▶ **Goal of the exercise**: A word-for-word copy of the records below is needed, without the images.

▶ **Record extracts**:
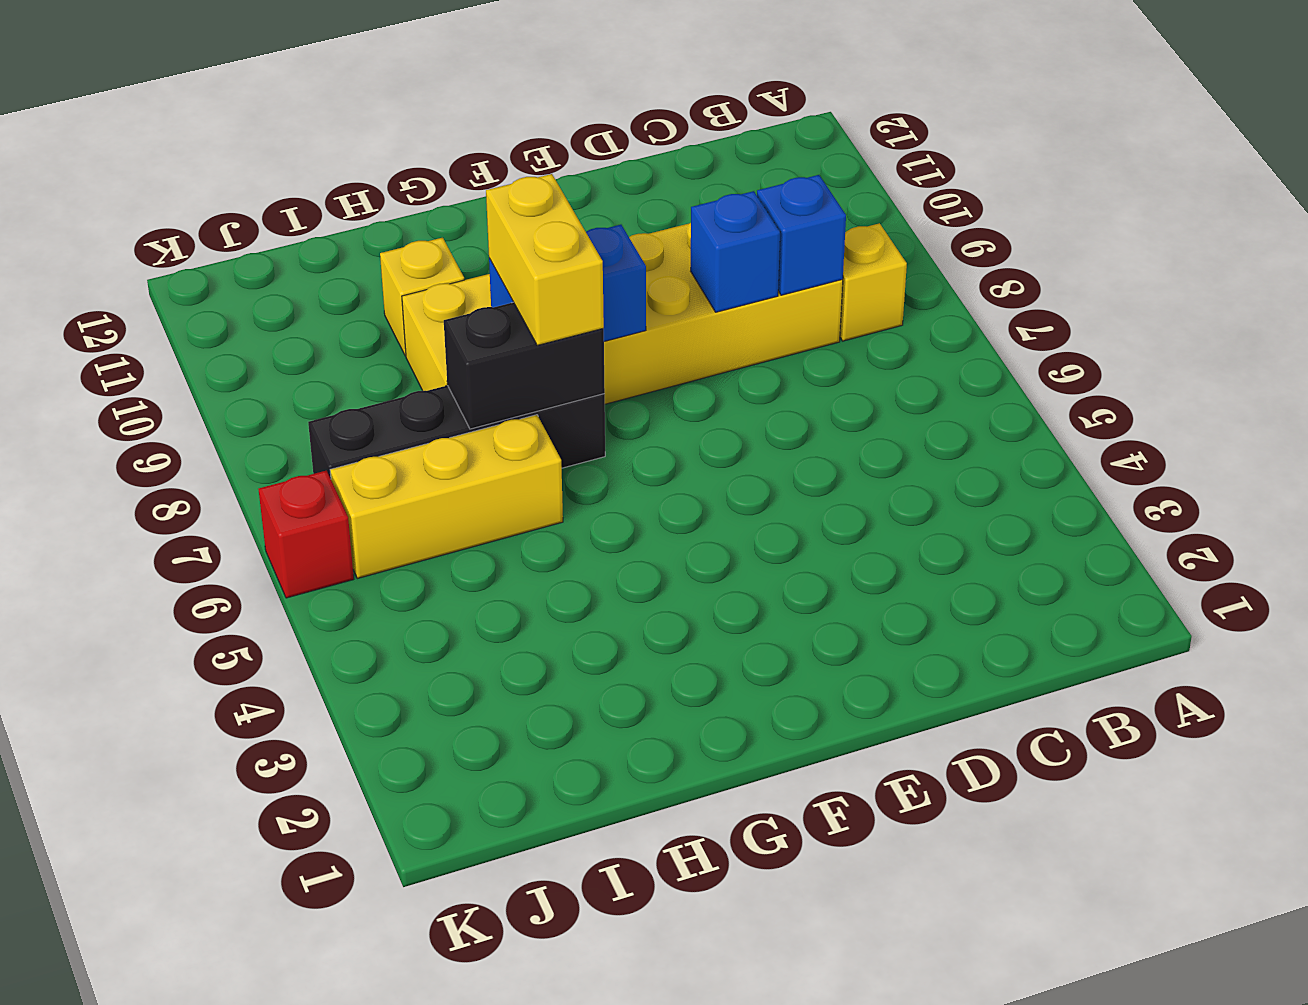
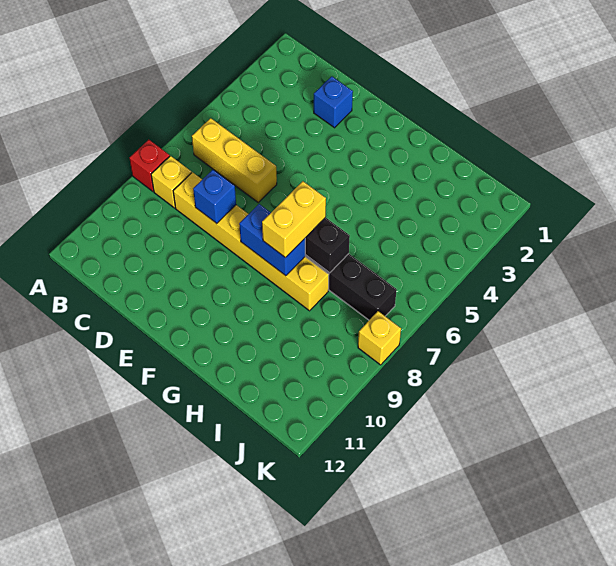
yellow brick C8:H9 level 1 -> yellow brick C8:H8 level 1
blue brick C8 level 2 -> blue brick D2 level 1
yellow brick H6:J6 level 1 -> yellow brick B6:D6 level 1
yellow brick H10 level 1 -> yellow brick K8 level 1
red brick K6 level 1 -> red brick A8 level 1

▶ **Answer below**:
yellow brick C8:H9 level 1 -> yellow brick C8:H8 level 1
blue brick C8 level 2 -> blue brick D2 level 1
yellow brick H6:J6 level 1 -> yellow brick B6:D6 level 1
yellow brick H10 level 1 -> yellow brick K8 level 1
red brick K6 level 1 -> red brick A8 level 1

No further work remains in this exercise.